To do
The expected answer is the set of lines in the data below between the line holding "brown pear: 1 -> 3" and the line holding "green watering can: 3 -> 1", inclusive, written out exactly.
Content starts
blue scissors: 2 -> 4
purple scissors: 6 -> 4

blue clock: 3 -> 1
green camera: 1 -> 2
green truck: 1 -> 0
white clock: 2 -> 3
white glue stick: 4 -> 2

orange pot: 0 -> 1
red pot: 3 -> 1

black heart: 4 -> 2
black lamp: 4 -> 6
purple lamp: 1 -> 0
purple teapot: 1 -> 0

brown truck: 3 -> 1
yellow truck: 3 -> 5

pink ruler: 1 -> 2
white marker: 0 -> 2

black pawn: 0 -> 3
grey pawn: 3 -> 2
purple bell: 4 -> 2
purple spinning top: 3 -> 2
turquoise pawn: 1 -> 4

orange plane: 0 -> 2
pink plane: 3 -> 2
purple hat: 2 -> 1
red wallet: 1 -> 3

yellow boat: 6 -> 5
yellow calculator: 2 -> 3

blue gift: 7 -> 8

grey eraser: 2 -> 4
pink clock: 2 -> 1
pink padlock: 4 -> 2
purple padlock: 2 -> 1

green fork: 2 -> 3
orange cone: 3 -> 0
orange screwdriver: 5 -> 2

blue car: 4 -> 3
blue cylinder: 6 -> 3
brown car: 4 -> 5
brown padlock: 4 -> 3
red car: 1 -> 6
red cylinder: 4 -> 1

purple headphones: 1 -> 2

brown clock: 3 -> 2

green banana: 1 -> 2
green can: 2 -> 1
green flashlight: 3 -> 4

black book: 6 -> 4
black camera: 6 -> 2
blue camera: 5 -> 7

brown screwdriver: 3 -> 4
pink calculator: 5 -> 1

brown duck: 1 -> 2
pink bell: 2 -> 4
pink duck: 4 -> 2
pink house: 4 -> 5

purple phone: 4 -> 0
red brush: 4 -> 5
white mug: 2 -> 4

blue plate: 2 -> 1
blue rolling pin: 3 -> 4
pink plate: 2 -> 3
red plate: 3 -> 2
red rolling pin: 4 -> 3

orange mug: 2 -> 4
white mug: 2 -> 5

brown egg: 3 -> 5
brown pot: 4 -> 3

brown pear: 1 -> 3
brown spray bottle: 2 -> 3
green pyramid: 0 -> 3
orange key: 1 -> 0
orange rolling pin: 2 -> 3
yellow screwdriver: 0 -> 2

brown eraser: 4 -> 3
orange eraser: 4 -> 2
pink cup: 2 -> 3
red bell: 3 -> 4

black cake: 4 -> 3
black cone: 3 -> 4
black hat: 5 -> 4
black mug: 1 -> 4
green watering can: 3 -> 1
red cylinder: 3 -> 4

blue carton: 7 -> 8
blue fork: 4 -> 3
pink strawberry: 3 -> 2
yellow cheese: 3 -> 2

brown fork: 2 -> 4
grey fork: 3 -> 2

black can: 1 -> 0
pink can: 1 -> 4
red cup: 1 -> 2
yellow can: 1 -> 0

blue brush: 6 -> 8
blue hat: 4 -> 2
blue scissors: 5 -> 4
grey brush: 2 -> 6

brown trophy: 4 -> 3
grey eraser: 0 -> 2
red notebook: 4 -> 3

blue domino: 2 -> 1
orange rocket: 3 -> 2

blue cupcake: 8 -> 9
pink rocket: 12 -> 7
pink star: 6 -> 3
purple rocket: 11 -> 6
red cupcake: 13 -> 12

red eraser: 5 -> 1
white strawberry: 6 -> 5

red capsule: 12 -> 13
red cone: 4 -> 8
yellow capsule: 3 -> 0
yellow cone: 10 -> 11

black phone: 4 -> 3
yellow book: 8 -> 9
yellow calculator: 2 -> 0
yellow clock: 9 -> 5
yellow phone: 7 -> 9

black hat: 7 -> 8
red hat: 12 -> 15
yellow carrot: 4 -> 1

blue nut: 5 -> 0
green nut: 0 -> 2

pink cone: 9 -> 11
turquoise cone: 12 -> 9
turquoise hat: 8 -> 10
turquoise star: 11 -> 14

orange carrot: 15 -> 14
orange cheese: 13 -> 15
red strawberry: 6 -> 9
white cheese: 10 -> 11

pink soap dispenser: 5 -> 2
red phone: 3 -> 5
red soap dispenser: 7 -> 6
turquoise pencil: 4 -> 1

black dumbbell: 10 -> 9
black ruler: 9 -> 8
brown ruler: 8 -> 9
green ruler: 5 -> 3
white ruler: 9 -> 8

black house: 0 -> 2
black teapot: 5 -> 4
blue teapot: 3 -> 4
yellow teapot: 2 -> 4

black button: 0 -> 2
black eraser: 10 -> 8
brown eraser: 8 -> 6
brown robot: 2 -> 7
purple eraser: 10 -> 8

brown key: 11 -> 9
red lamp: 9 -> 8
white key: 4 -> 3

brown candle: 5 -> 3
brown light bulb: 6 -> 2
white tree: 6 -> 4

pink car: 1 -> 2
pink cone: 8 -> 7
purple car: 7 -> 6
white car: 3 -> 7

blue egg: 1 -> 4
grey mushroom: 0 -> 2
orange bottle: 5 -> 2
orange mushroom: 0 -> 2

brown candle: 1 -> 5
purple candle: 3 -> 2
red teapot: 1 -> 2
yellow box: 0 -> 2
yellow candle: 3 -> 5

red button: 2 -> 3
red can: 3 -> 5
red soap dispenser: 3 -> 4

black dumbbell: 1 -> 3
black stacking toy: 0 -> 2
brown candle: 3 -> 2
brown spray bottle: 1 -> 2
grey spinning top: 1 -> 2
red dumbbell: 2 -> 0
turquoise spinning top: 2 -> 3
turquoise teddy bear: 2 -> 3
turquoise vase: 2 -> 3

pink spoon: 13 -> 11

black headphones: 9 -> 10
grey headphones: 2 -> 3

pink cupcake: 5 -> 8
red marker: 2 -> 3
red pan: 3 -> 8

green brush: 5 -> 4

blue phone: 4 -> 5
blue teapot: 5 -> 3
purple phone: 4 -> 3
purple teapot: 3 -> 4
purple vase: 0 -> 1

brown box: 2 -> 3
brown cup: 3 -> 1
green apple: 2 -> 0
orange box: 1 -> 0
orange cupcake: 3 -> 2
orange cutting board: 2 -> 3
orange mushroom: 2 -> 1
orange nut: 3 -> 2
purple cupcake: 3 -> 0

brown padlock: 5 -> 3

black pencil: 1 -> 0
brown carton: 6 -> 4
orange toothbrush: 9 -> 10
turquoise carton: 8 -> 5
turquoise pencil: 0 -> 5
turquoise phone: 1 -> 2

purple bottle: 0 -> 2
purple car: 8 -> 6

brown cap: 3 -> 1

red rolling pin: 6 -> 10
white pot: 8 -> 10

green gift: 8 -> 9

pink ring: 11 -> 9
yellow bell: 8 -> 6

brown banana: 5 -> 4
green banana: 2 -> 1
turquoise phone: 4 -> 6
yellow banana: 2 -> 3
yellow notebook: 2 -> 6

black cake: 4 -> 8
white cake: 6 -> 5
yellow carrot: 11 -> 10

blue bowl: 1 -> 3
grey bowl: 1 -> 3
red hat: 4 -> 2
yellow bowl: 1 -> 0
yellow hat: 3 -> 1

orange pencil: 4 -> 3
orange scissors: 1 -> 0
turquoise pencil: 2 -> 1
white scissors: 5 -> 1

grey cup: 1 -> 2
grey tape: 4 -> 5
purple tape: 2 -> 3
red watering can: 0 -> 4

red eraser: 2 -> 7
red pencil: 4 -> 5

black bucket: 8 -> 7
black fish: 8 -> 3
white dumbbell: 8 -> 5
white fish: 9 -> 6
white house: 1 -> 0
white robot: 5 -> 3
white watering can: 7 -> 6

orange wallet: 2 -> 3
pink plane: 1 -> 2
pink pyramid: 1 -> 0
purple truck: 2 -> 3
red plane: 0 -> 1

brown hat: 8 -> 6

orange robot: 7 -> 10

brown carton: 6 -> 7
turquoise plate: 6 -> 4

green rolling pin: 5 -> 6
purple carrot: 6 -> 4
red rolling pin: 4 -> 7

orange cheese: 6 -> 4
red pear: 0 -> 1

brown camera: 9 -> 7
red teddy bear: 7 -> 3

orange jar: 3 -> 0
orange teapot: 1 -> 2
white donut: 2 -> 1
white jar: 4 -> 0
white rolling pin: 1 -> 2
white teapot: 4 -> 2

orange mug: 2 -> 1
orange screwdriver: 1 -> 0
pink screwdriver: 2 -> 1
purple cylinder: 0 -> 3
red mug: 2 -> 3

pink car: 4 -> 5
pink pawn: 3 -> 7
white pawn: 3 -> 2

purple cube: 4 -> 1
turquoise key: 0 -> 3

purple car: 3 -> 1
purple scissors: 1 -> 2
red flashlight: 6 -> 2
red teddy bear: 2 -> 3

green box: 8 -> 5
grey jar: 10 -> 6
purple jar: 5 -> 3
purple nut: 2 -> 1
Content ends
Answer to the problem
brown pear: 1 -> 3
brown spray bottle: 2 -> 3
green pyramid: 0 -> 3
orange key: 1 -> 0
orange rolling pin: 2 -> 3
yellow screwdriver: 0 -> 2

brown eraser: 4 -> 3
orange eraser: 4 -> 2
pink cup: 2 -> 3
red bell: 3 -> 4

black cake: 4 -> 3
black cone: 3 -> 4
black hat: 5 -> 4
black mug: 1 -> 4
green watering can: 3 -> 1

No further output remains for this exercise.